▸ **Source material**:
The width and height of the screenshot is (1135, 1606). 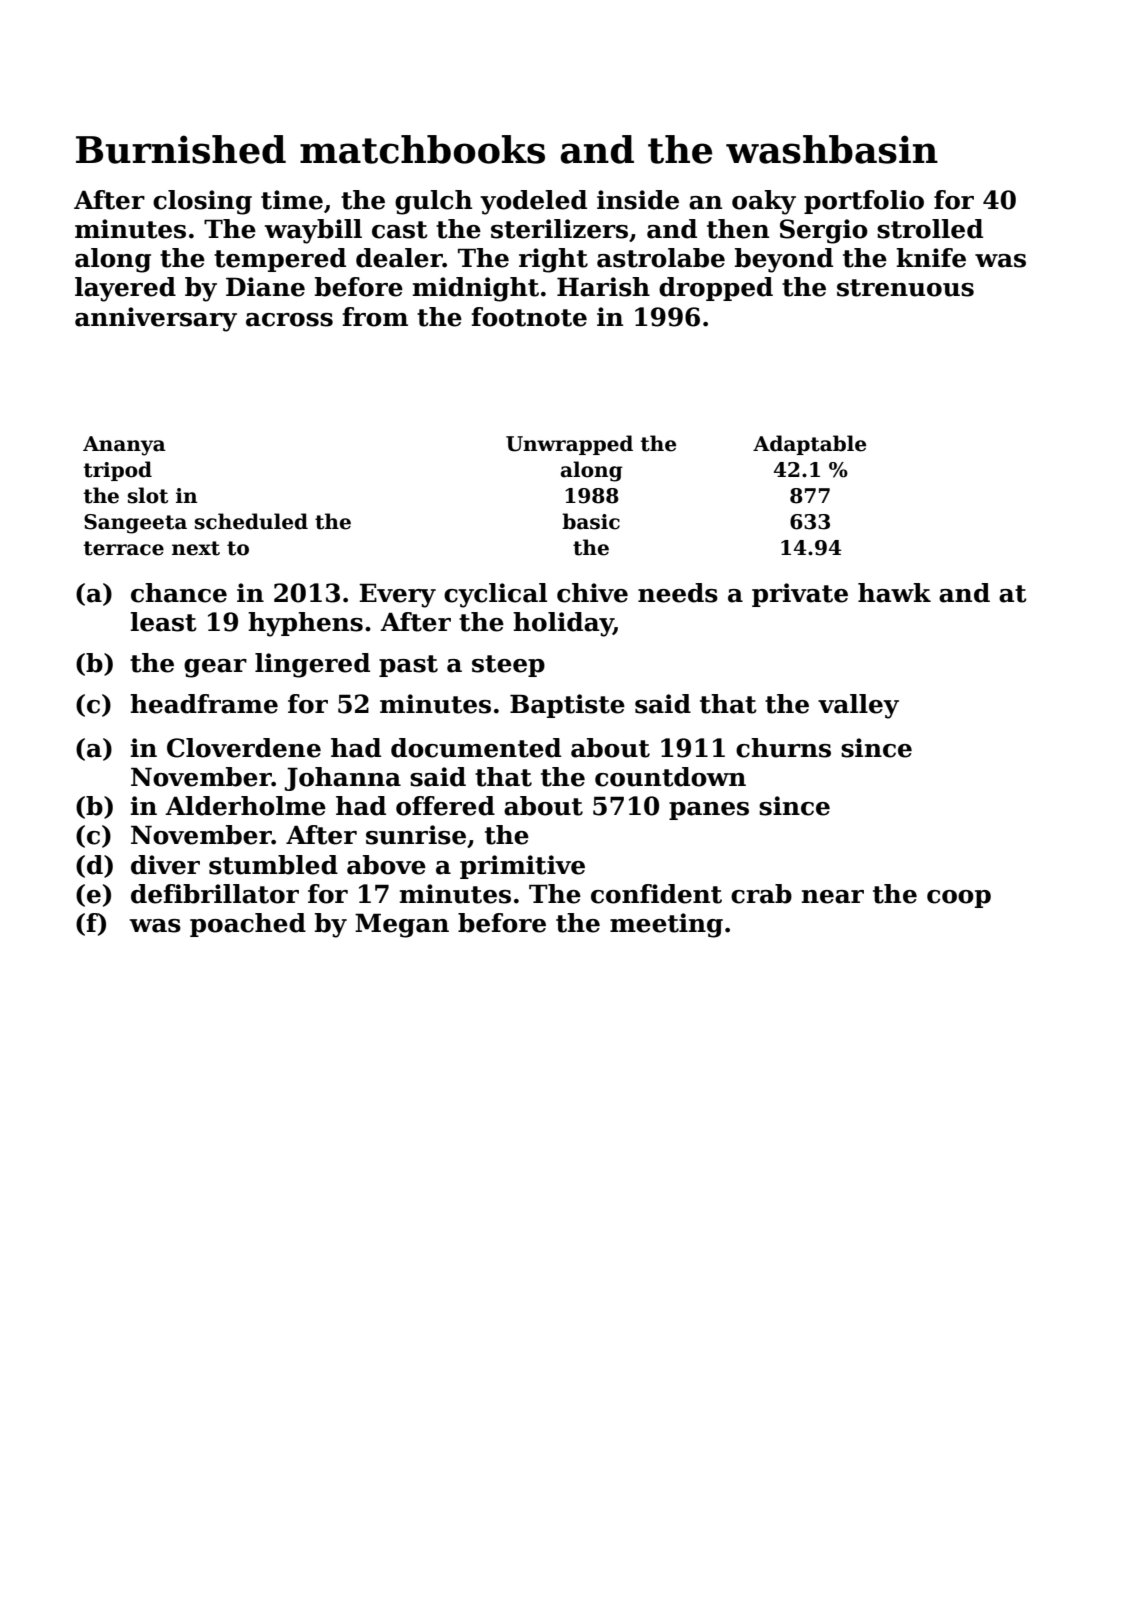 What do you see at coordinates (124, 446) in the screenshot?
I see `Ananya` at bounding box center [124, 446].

* * *

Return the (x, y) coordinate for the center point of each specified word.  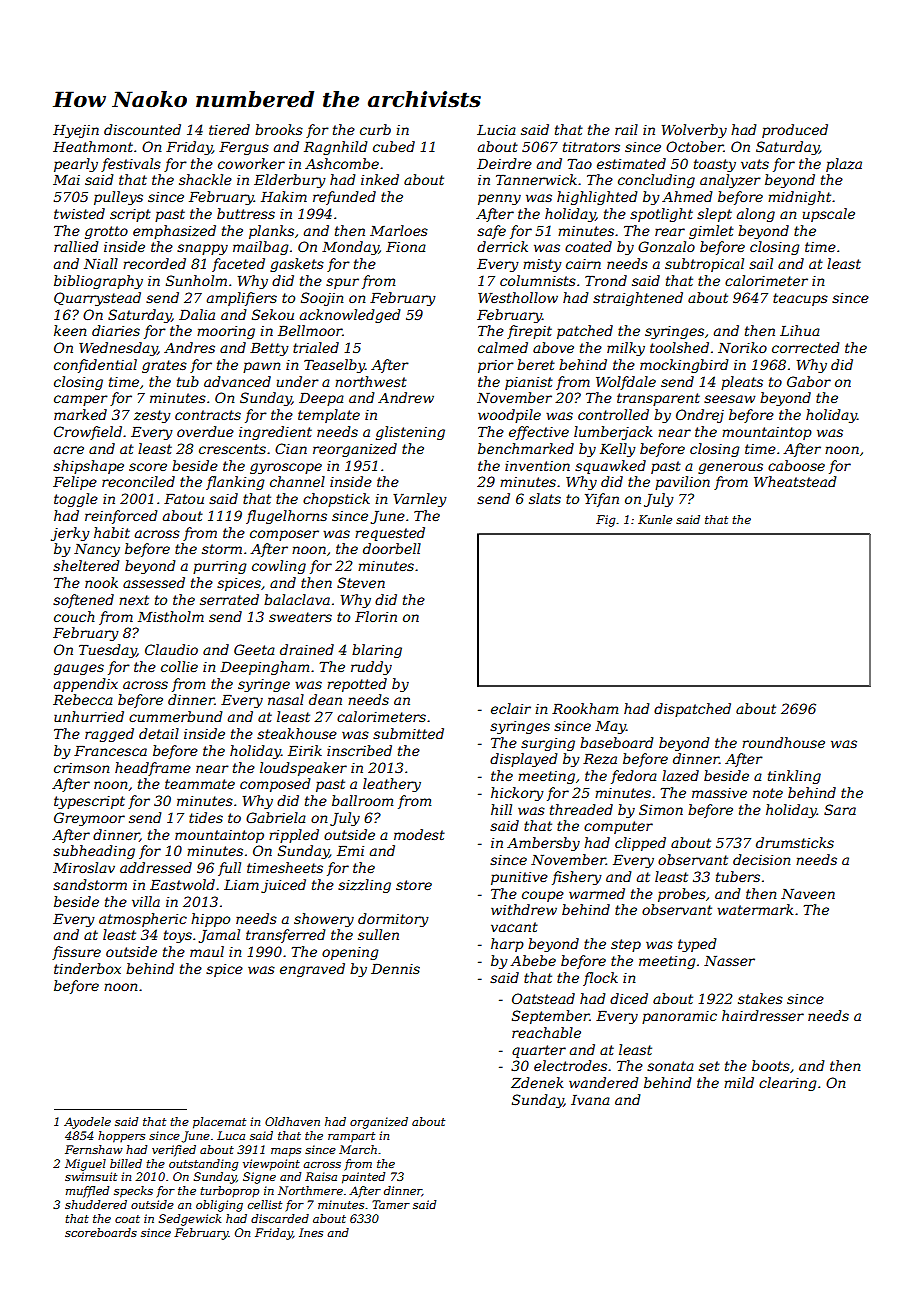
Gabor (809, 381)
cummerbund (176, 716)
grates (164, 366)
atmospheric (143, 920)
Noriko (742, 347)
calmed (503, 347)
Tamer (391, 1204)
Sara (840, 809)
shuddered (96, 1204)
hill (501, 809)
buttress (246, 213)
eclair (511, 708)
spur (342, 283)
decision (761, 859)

==

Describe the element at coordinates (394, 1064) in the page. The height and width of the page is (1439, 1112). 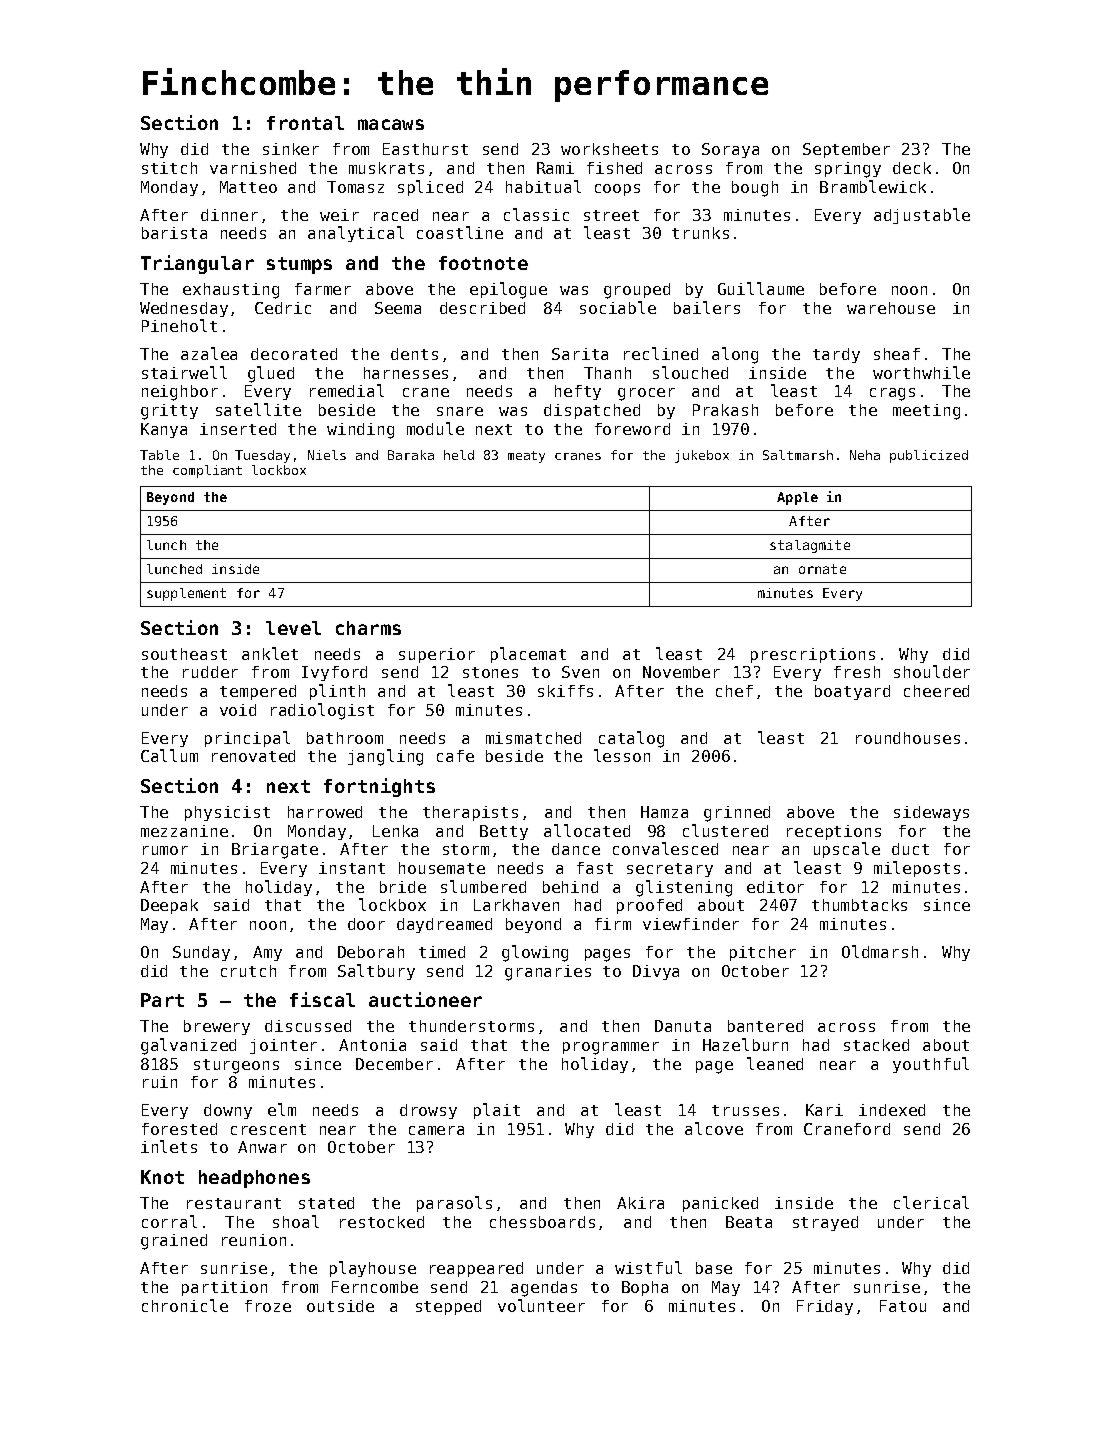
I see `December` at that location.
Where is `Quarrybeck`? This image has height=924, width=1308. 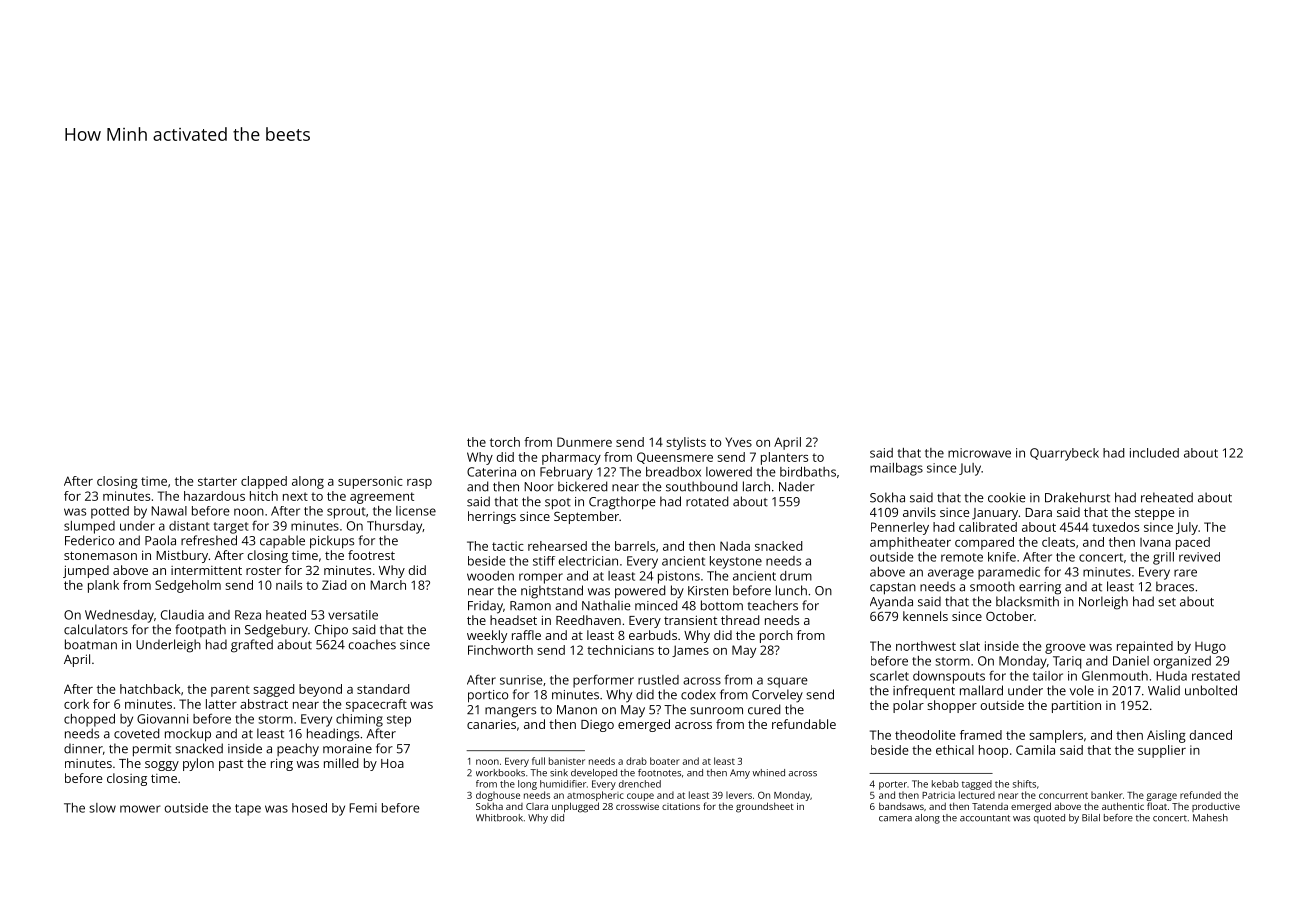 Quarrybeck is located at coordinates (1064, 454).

▸ **Set task**: List the rows from the one containing "atmospheric (143, 920)" through the one containing "decision (761, 859)" as a numbered list, skipping any blank lines.

▸ **Worked answer**:
1. atmospheric (143, 920)
2. Noriko (742, 347)
3. calmed (503, 347)
4. Tamer (391, 1204)
5. Sara (840, 809)
6. shuddered (96, 1204)
7. hill (501, 809)
8. buttress (246, 213)
9. eclair (511, 708)
10. spur (342, 283)
11. decision (761, 859)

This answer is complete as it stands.